> **DESCRIPTION OF THE TASK**
This exercise calls for an exact copy of the listing, with no pictures kept.

> **TASK DATA**

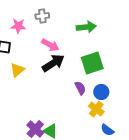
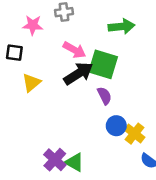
green square: (92, 63) -> (103, 64), moved, turned 35
purple semicircle: (80, 88) -> (104, 96), moved
blue circle: (101, 92) -> (116, 126), moved

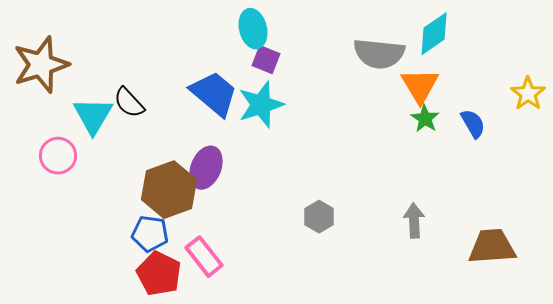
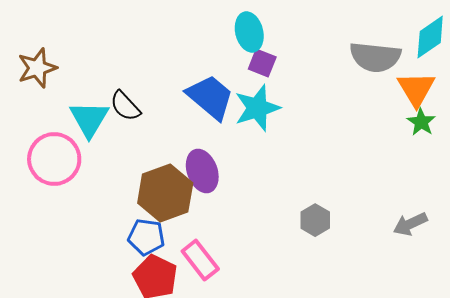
brown star: (41, 65) -> (37, 68), size x0.7
pink circle: (58, 156) -> (54, 159), size x1.4
purple ellipse: (206, 168) -> (202, 171), turned -42
gray arrow: (414, 221) -> (410, 224), turned -112

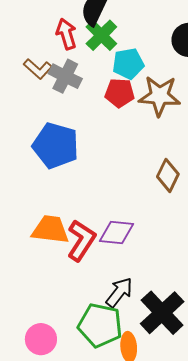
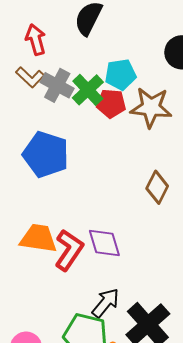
red arrow: (66, 34) -> (36, 40), moved
green cross: (101, 35) -> (88, 90), moved
purple diamond: (117, 233) -> (104, 243), turned 66

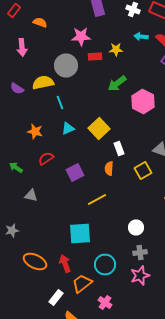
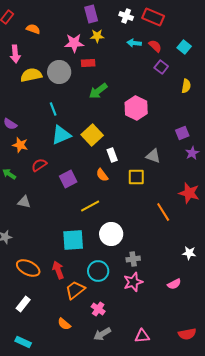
yellow star: (116, 50) -> (97, 36), moved
yellow semicircle: (43, 82) -> (31, 75), moved
green arrow: (117, 84) -> (98, 91), moved
purple semicircle: (17, 88) -> (10, 124), moved
cyan triangle: (68, 128) -> (61, 135), size x1.5
orange star: (35, 132) -> (20, 145), moved
orange semicircle: (109, 168) -> (102, 175), turned -40
yellow square: (143, 170) -> (136, 177), turned 30
white circle: (136, 228) -> (111, 234), moved, size x1.5
white rectangle: (56, 298) -> (23, 304), moved

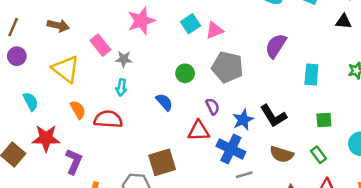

> **TASK RESPONSE**
green square: (92, 63) -> (103, 64), moved, turned 35
purple semicircle: (80, 88) -> (104, 96), moved
blue circle: (101, 92) -> (116, 126), moved

brown star: (41, 65) -> (37, 68), size x0.7
pink circle: (58, 156) -> (54, 159), size x1.4
purple ellipse: (206, 168) -> (202, 171), turned -42
gray arrow: (414, 221) -> (410, 224), turned -112

red arrow: (66, 34) -> (36, 40), moved
green cross: (101, 35) -> (88, 90), moved
purple diamond: (117, 233) -> (104, 243), turned 66

yellow star: (116, 50) -> (97, 36), moved
yellow semicircle: (43, 82) -> (31, 75), moved
green arrow: (117, 84) -> (98, 91), moved
purple semicircle: (17, 88) -> (10, 124), moved
cyan triangle: (68, 128) -> (61, 135), size x1.5
orange star: (35, 132) -> (20, 145), moved
orange semicircle: (109, 168) -> (102, 175), turned -40
yellow square: (143, 170) -> (136, 177), turned 30
white circle: (136, 228) -> (111, 234), moved, size x1.5
white rectangle: (56, 298) -> (23, 304), moved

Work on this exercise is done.